(Entries drawn from a collection)
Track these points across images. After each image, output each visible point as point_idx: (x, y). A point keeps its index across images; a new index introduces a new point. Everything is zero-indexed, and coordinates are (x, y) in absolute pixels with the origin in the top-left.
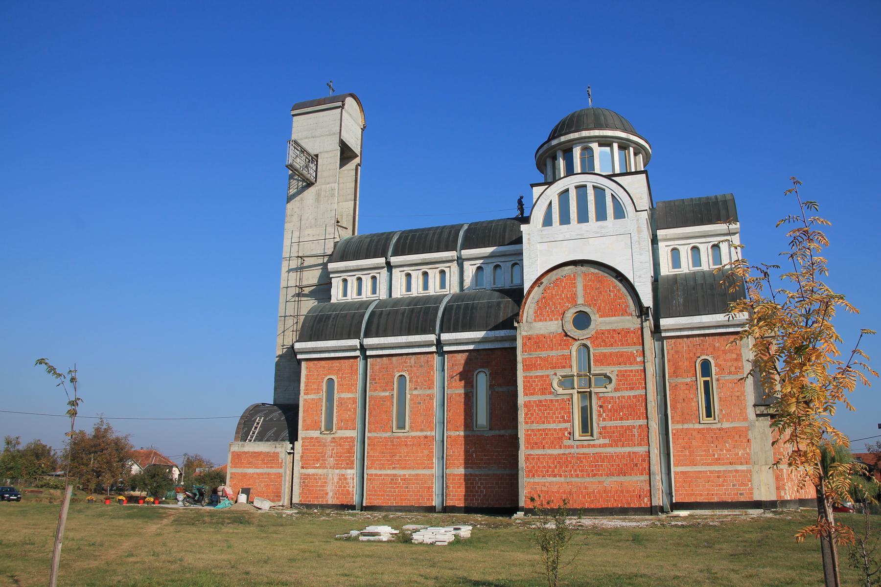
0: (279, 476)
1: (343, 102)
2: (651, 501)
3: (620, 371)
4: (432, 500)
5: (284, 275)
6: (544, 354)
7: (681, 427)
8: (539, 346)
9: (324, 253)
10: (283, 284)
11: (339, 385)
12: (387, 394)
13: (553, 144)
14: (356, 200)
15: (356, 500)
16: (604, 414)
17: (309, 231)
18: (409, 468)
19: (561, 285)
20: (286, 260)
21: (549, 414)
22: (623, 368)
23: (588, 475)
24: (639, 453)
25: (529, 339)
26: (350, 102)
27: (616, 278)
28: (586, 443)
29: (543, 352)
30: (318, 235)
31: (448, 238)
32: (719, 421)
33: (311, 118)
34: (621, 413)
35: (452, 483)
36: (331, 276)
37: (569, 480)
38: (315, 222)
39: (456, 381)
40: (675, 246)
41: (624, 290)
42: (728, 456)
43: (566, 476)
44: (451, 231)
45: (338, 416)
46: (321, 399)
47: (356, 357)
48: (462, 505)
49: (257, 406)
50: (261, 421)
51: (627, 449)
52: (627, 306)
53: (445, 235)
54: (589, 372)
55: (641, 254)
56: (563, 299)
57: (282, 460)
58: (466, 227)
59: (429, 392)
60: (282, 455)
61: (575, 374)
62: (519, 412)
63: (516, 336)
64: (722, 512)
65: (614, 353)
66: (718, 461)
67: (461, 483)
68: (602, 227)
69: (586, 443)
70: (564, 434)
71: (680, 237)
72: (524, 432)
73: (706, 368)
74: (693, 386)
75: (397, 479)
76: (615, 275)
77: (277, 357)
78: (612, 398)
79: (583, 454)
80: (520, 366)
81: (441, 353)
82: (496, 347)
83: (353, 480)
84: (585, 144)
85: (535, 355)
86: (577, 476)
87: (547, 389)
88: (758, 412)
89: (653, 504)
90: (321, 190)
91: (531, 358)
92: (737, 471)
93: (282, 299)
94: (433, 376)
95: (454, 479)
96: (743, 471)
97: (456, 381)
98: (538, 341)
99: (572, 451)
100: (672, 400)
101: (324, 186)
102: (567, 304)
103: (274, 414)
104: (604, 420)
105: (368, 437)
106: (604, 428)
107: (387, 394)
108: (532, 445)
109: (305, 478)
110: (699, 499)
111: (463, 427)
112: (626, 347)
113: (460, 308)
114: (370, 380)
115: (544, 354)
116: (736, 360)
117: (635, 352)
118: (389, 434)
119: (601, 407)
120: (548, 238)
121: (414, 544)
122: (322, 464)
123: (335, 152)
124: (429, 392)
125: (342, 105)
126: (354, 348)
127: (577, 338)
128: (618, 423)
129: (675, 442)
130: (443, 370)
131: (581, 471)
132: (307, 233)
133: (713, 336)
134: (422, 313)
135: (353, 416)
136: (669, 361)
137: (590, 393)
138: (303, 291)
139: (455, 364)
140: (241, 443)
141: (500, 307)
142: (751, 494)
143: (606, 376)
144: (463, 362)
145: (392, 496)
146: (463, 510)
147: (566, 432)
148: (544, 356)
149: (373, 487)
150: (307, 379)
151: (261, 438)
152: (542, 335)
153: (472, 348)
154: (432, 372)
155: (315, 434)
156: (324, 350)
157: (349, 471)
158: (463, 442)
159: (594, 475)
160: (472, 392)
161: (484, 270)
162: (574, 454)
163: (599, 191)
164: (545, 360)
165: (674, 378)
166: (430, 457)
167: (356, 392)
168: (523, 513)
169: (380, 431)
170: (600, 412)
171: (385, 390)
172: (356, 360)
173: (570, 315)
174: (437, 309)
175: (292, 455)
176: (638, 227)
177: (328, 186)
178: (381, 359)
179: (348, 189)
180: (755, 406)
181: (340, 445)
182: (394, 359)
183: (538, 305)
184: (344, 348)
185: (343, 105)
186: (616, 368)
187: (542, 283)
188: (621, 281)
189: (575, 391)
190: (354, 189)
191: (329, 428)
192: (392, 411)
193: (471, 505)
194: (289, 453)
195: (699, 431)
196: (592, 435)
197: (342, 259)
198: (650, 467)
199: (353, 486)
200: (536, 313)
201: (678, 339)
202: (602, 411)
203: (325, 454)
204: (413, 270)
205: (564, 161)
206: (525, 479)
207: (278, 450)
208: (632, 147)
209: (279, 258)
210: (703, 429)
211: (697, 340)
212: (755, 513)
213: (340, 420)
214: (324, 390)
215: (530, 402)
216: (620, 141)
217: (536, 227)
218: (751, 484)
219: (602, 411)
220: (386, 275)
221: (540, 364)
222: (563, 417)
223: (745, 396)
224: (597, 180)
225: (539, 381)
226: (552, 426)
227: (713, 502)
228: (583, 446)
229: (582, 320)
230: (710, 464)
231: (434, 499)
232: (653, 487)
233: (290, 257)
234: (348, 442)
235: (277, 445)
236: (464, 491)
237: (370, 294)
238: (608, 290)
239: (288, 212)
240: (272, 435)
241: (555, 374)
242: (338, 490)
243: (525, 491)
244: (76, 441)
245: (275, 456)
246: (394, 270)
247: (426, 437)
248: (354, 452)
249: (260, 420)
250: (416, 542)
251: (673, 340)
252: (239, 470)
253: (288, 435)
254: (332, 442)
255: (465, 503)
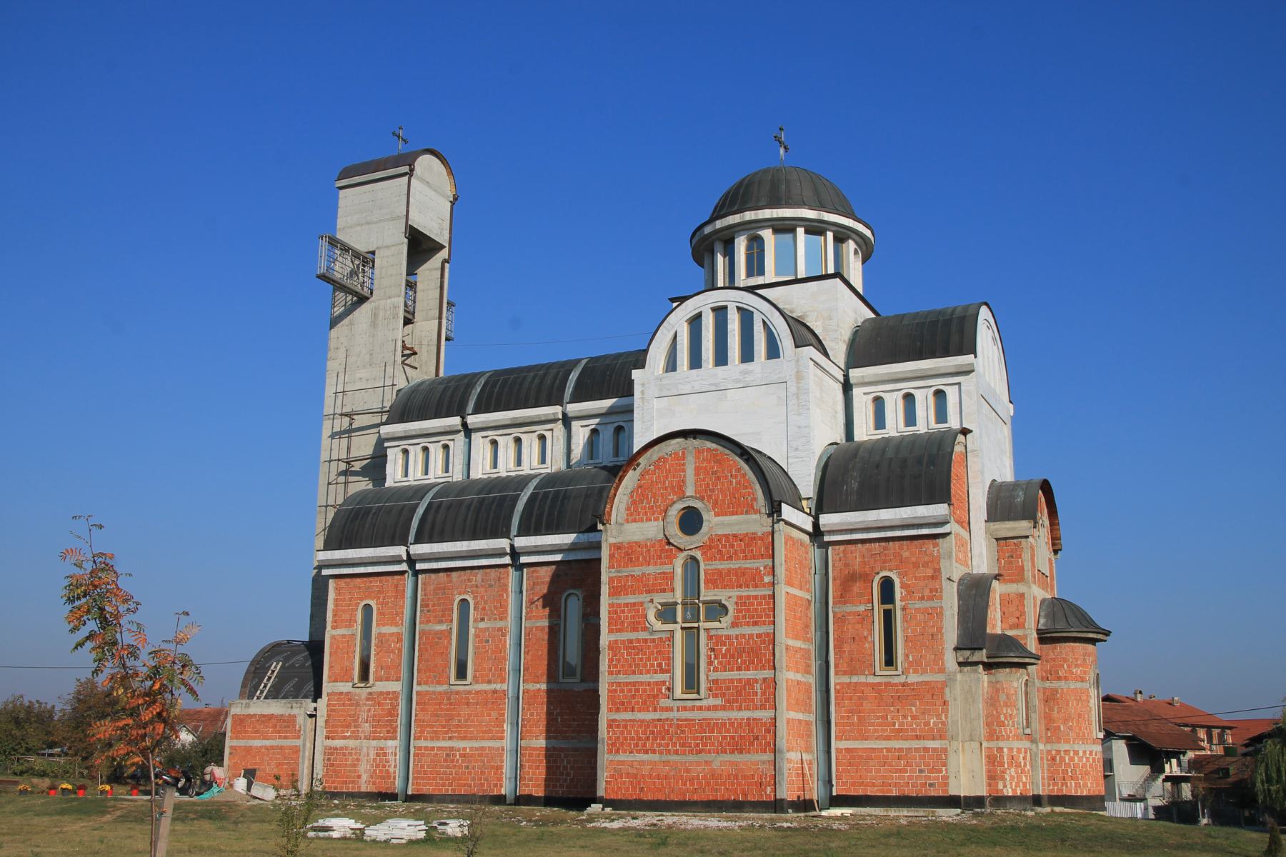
0: (296, 750)
1: (410, 165)
2: (775, 792)
3: (739, 597)
4: (501, 786)
5: (325, 441)
6: (637, 571)
7: (849, 681)
8: (631, 558)
9: (382, 408)
10: (324, 456)
11: (380, 614)
12: (444, 627)
13: (706, 233)
14: (442, 319)
15: (398, 785)
16: (716, 661)
17: (362, 373)
18: (471, 738)
19: (665, 467)
20: (329, 419)
21: (642, 659)
22: (745, 592)
23: (691, 752)
24: (762, 720)
25: (619, 548)
26: (426, 164)
27: (741, 456)
28: (689, 704)
29: (636, 569)
30: (374, 379)
31: (553, 383)
32: (903, 672)
33: (365, 193)
34: (739, 660)
35: (528, 761)
36: (386, 444)
37: (665, 758)
38: (370, 359)
39: (537, 607)
40: (878, 394)
41: (750, 475)
42: (914, 726)
43: (661, 753)
44: (558, 372)
45: (377, 660)
46: (354, 635)
47: (403, 573)
48: (541, 794)
49: (278, 645)
50: (278, 668)
51: (746, 714)
52: (754, 499)
53: (548, 380)
54: (699, 599)
55: (799, 414)
56: (666, 489)
57: (300, 727)
58: (584, 362)
59: (500, 624)
60: (301, 720)
61: (679, 601)
62: (601, 657)
63: (600, 541)
64: (899, 811)
65: (733, 569)
66: (899, 734)
67: (541, 761)
68: (746, 373)
69: (689, 704)
70: (661, 689)
71: (884, 379)
72: (607, 687)
73: (887, 589)
74: (865, 618)
75: (454, 755)
76: (739, 452)
77: (314, 569)
78: (728, 637)
79: (686, 720)
80: (605, 589)
81: (520, 567)
82: (593, 557)
83: (395, 755)
84: (752, 232)
85: (625, 572)
86: (676, 752)
87: (639, 623)
88: (961, 660)
89: (778, 797)
90: (379, 308)
91: (620, 577)
92: (926, 750)
93: (322, 481)
94: (506, 601)
95: (531, 755)
96: (935, 750)
97: (537, 607)
98: (630, 551)
99: (671, 715)
100: (839, 640)
101: (382, 302)
102: (671, 497)
103: (298, 657)
104: (716, 670)
105: (417, 692)
106: (715, 682)
107: (444, 627)
108: (617, 706)
109: (330, 752)
110: (870, 791)
111: (545, 677)
112: (749, 561)
113: (547, 497)
114: (421, 606)
115: (637, 571)
116: (933, 577)
117: (762, 568)
118: (444, 688)
119: (712, 650)
120: (668, 390)
121: (366, 841)
122: (354, 732)
123: (400, 247)
124: (500, 624)
125: (410, 170)
126: (398, 559)
127: (682, 547)
128: (735, 675)
129: (839, 704)
130: (521, 592)
131: (682, 745)
132: (358, 375)
133: (900, 541)
134: (495, 504)
135: (398, 661)
136: (834, 579)
137: (698, 628)
138: (353, 466)
139: (538, 583)
140: (245, 701)
141: (602, 496)
142: (946, 785)
143: (719, 603)
144: (548, 579)
145: (448, 779)
146: (543, 800)
147: (664, 688)
148: (638, 574)
149: (422, 767)
150: (336, 605)
151: (274, 694)
152: (636, 543)
153: (559, 559)
154: (505, 595)
155: (345, 687)
156: (357, 562)
157: (391, 743)
158: (546, 700)
159: (700, 752)
160: (558, 625)
161: (601, 435)
162: (673, 720)
163: (746, 316)
164: (639, 579)
165: (840, 605)
166: (499, 722)
167: (402, 625)
168: (601, 806)
169: (433, 683)
170: (711, 658)
171: (440, 622)
172: (402, 577)
173: (674, 512)
174: (515, 499)
175: (314, 719)
176: (797, 372)
177: (389, 301)
178: (437, 575)
179: (431, 299)
180: (956, 649)
181: (379, 704)
182: (454, 574)
183: (632, 497)
184: (385, 560)
185: (412, 170)
186: (735, 593)
187: (638, 465)
188: (747, 461)
189: (678, 626)
190: (438, 300)
191: (364, 676)
192: (450, 653)
193: (554, 795)
194: (311, 716)
195: (874, 685)
196: (698, 693)
197: (401, 420)
198: (775, 741)
199: (396, 770)
200: (629, 509)
201: (849, 546)
202: (713, 656)
203: (358, 718)
204: (501, 435)
205: (724, 257)
206: (606, 756)
207: (295, 711)
208: (830, 230)
209: (321, 417)
210: (880, 684)
211: (877, 546)
212: (948, 815)
213: (380, 666)
214: (359, 622)
215: (616, 641)
216: (808, 223)
217: (653, 373)
218: (946, 770)
219: (713, 656)
220: (463, 444)
221: (632, 586)
222: (660, 665)
223: (942, 635)
224: (742, 298)
225: (630, 611)
226: (644, 678)
227: (890, 796)
228: (685, 709)
229: (691, 522)
230: (888, 738)
231: (504, 784)
232: (779, 771)
233: (334, 414)
234: (391, 699)
235: (294, 705)
236: (544, 773)
237: (440, 473)
238: (729, 474)
239: (332, 344)
240: (292, 689)
241: (652, 601)
242: (375, 771)
243: (606, 774)
244: (81, 697)
245: (291, 720)
246: (474, 436)
247: (495, 692)
248: (398, 714)
249: (276, 666)
250: (368, 839)
251: (842, 548)
252: (242, 743)
253: (312, 689)
254: (368, 699)
255: (545, 790)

### Prompt
Lay out the data, starting at the first line and ending at the line containing "1: (343, 102)", as a Markdown table with the columns Row and Line. Give each line its row number, skip blank lines, and leave the pictures out of the answer.

### Completed task
| Row | Line |
|---|---|
| 1 | Track these points across images. After each image, output each visible point as point_idx: (x, y). A point keeps its index across images; a new index introduces a new point. Everything is zero-indexed, and coordinates are (x, y) in absolute pixels with the origin in the top-left. |
| 2 | 0: (279, 476) |
| 3 | 1: (343, 102) |